**What to work on**
Return only how many lines in the data include the string "switch".

[Extracted data entries]
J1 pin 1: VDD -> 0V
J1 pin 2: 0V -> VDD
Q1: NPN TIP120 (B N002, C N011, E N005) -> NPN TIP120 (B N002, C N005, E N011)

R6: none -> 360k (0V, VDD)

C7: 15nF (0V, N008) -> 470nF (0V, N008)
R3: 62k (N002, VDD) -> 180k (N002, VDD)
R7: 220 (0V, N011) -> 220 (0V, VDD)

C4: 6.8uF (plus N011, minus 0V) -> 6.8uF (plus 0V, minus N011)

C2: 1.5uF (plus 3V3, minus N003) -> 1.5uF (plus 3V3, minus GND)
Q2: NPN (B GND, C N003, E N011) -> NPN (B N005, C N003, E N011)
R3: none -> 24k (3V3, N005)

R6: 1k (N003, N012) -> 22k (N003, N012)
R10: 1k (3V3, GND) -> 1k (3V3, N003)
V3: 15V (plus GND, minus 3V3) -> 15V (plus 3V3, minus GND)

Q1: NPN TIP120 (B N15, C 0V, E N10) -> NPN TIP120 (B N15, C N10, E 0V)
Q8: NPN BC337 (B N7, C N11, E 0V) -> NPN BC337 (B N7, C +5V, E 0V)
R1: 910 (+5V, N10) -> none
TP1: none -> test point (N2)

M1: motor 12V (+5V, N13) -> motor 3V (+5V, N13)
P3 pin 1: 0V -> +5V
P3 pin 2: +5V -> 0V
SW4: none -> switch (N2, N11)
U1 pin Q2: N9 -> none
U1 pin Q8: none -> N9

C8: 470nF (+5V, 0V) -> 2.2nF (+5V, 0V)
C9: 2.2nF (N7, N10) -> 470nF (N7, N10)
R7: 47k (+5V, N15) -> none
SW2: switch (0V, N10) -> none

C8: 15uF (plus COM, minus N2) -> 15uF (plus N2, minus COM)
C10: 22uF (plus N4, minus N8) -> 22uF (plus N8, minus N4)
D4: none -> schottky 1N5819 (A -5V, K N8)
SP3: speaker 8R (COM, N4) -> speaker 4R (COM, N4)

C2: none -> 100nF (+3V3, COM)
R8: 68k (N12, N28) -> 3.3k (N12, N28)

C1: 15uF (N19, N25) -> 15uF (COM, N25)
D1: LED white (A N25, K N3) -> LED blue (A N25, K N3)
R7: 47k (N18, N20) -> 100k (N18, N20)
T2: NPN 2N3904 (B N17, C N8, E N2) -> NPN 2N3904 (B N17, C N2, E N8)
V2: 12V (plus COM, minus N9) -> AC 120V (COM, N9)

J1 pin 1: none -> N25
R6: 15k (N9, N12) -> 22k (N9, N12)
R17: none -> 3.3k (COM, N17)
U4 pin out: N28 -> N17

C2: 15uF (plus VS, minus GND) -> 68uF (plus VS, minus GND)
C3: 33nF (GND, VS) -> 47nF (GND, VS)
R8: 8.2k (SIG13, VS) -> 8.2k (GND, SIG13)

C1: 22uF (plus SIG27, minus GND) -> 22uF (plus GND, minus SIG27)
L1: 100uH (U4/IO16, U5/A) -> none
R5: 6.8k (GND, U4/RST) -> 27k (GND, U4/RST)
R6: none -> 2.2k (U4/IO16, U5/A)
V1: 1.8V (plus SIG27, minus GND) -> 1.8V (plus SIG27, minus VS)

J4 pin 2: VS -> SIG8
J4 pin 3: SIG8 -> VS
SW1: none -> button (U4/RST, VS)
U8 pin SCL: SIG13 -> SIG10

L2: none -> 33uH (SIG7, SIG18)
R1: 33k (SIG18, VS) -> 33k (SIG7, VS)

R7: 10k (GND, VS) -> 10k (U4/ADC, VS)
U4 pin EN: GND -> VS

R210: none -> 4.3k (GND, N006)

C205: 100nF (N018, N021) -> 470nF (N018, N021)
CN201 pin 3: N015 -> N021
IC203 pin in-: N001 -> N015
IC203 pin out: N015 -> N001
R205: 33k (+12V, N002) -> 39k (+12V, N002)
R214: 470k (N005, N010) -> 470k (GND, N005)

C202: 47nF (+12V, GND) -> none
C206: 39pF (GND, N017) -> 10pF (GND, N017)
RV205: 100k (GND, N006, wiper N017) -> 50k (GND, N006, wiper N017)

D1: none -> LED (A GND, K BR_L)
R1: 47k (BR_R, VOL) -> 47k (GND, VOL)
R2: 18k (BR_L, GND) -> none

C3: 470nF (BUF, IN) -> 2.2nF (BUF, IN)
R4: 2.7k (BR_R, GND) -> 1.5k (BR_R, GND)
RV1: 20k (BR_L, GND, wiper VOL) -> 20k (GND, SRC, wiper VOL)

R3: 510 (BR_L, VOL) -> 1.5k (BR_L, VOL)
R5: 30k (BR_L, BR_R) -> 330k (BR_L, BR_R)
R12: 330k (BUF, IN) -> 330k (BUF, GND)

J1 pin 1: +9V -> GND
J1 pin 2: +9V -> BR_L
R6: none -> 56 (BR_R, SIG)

**Worked solution**
2